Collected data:
BEGIN
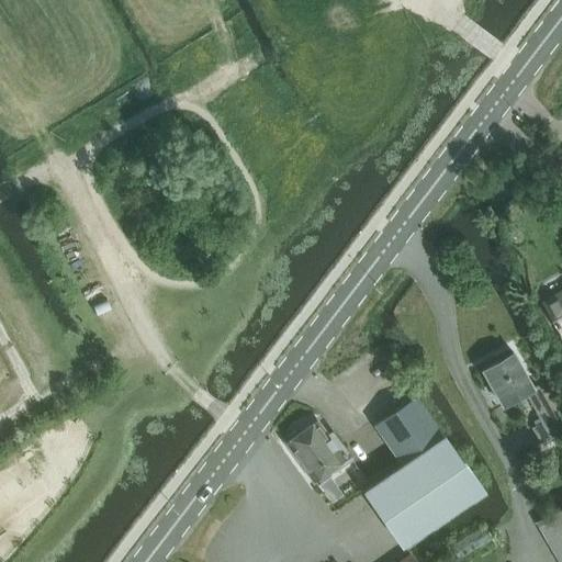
[(561,294),(546,305),(561,333),(561,332),(561,294)]
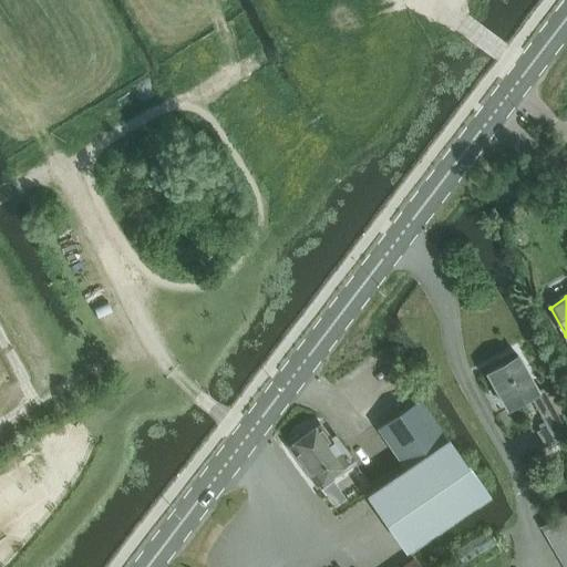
[(502,364),(487,372),(507,408),(529,395),(546,424),(536,430),(545,446),(566,433),(566,430),(542,385),(537,389),(518,354),(516,356),(513,350),(498,359),(502,364)]
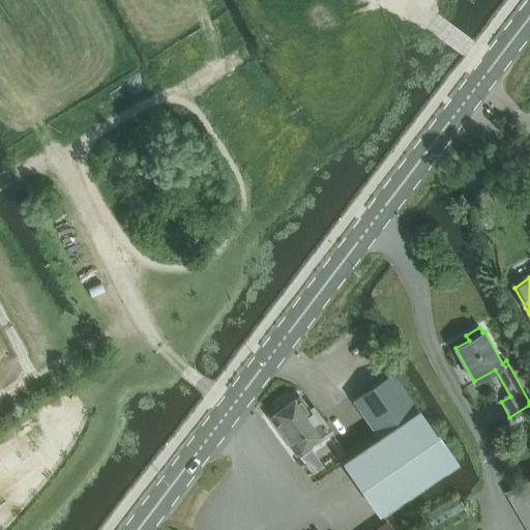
[(419,410),(392,373),(354,401),(380,437),(419,410)]
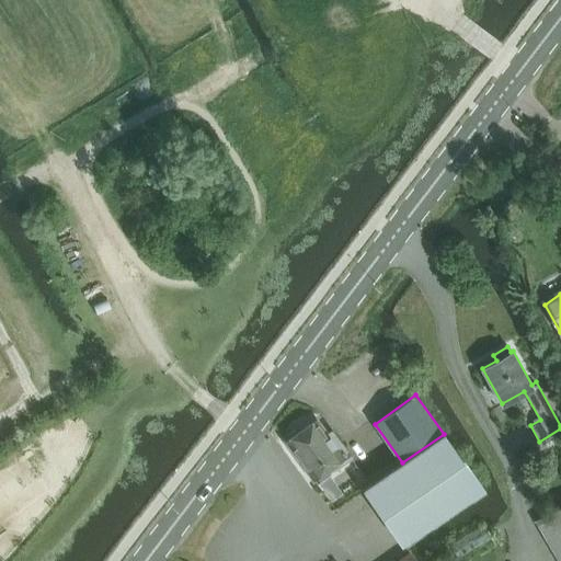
[(335,470),(352,458),(333,432),(329,435),(316,416),(284,439),(315,481),(333,467),(335,470)]
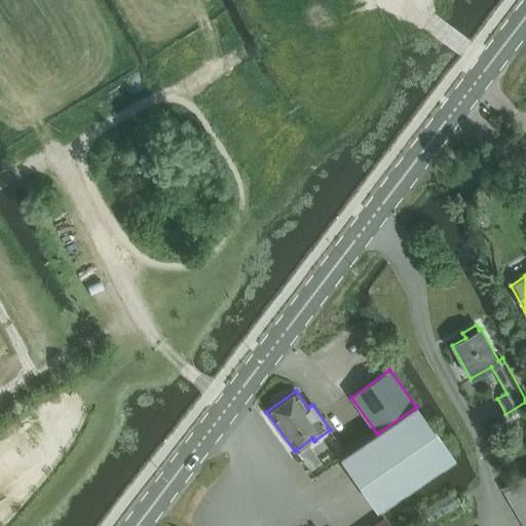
[(416,407),(377,434),(342,459),(377,509),(452,457),(435,431),(434,431),(416,407)]
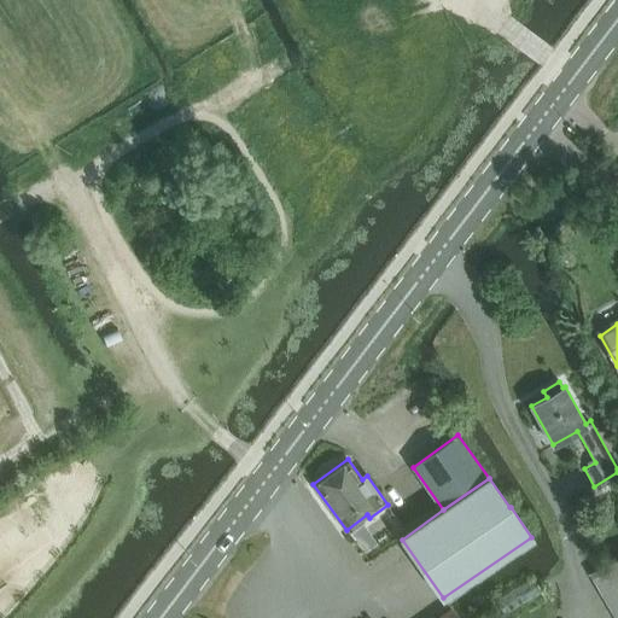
[(617,617),(617,557),(590,572),(617,617)]
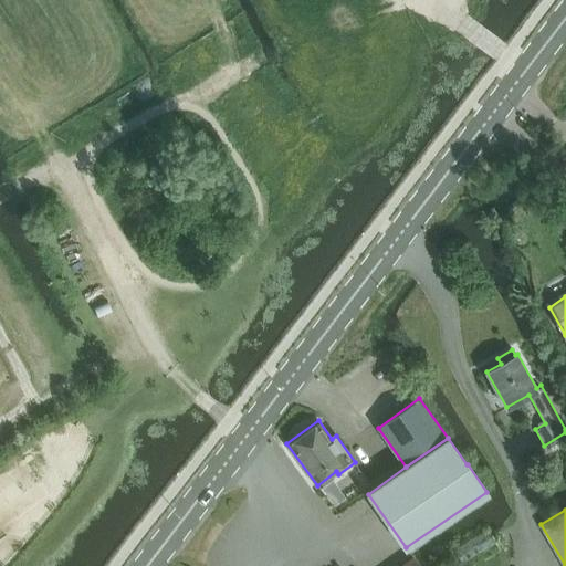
All buildings are outlined.
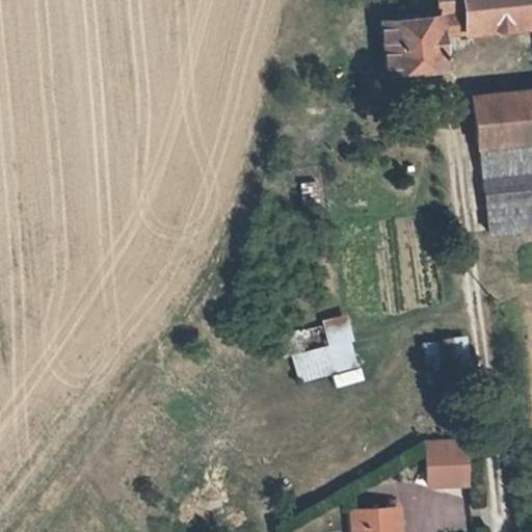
[(531,0),(464,0),(466,10),(386,22),(392,74),(447,67),(443,43),(531,30),(531,0)]
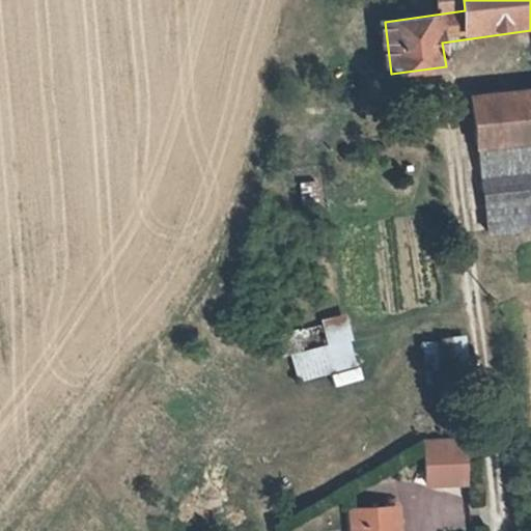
[(479,148),(530,141),(530,90),(473,99),(477,148),(479,148)]
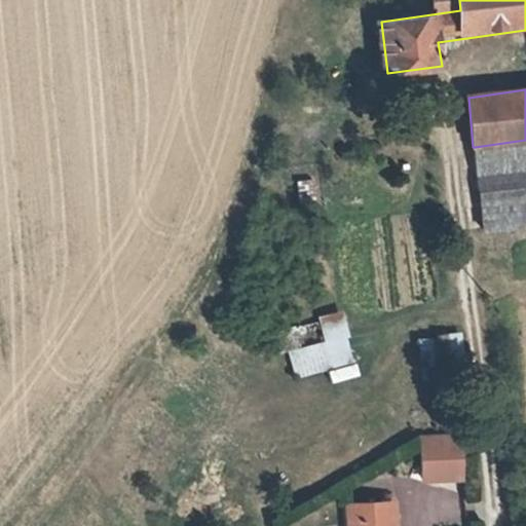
[(292,370),(348,371),(348,317),(292,316),(292,370)]
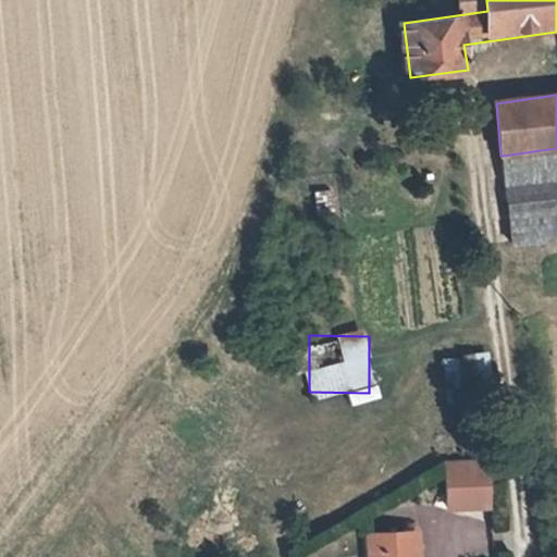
[(493,388),(490,353),(444,356),(446,392),(493,388)]
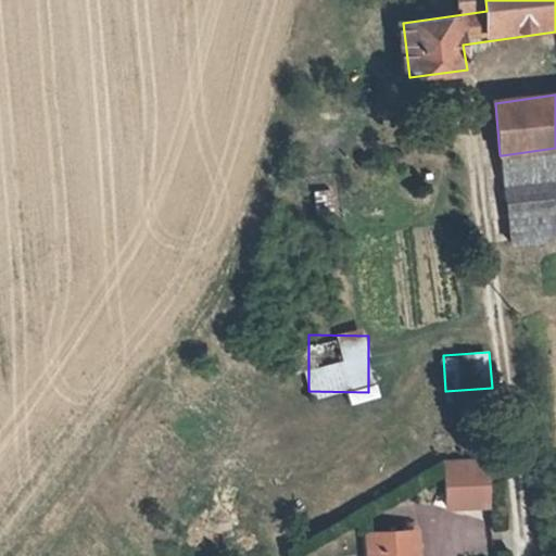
[(350,405),(378,396),(374,384),(346,392),(350,405)]
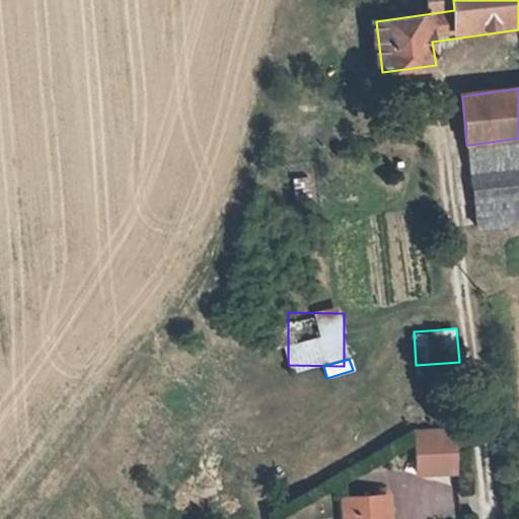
[(431,436),(429,421),(403,435),(403,438),(431,436)]
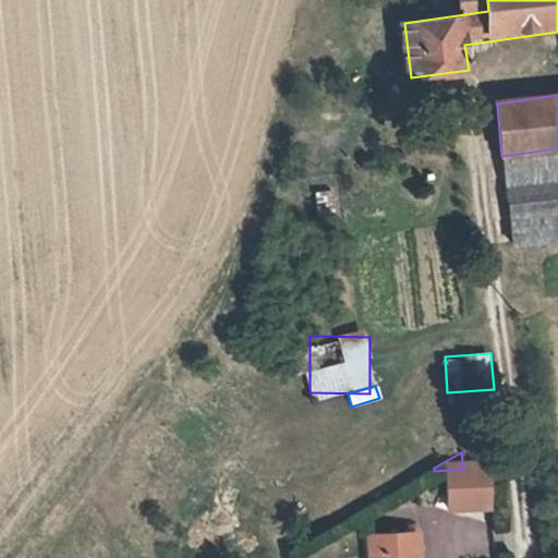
[(482,510),(477,468),(463,469),(434,471),(438,513),(482,510)]
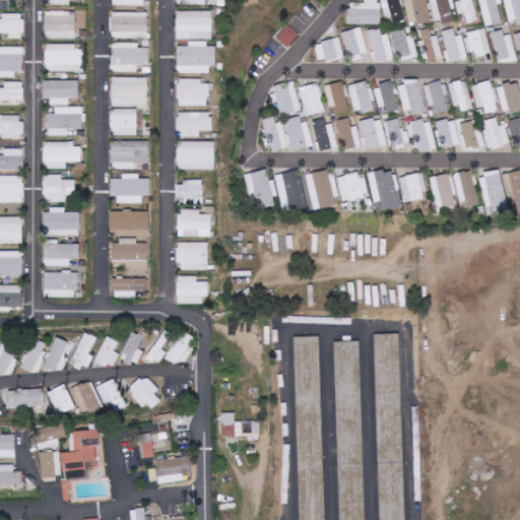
[(348,24),(381,24),(380,0),(365,0),(365,3),(348,3),(348,24)]
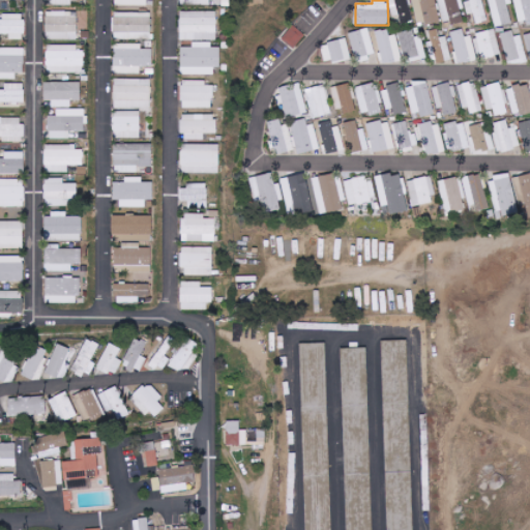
[(391,0),(394,24),(412,22),(409,0),(391,0)]
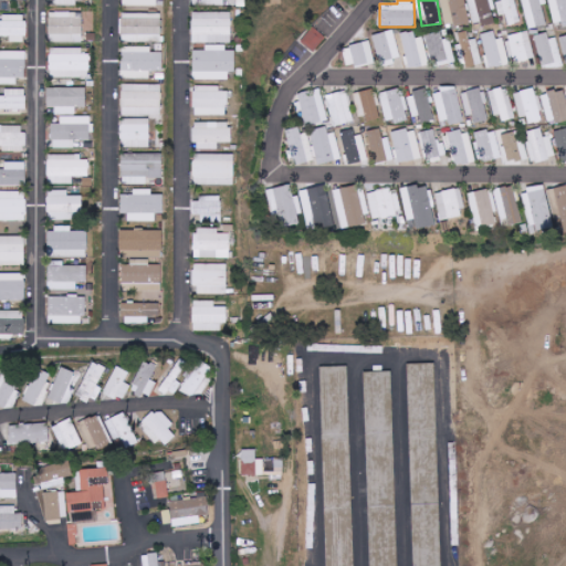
[(441,0),(446,27),(470,23),(465,0),(441,0)]
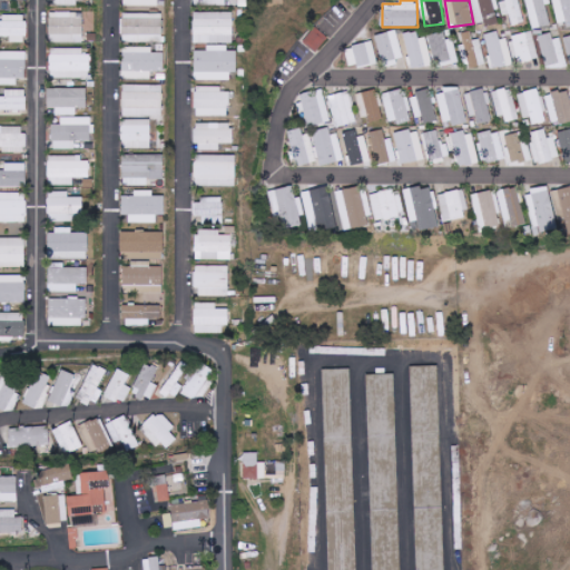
[(500,23),(495,0),(472,0),(477,27),(500,23)]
END
An exact restatement is expected of the lines from the line containing "[(441,0),(446,27),(470,23),(465,0),(441,0)]" to the end of the data above, pictures excluded.

§ COMPLETED EXERCISE
[(441,0),(446,27),(470,23),(465,0),(441,0)]
[(500,23),(495,0),(472,0),(477,27),(500,23)]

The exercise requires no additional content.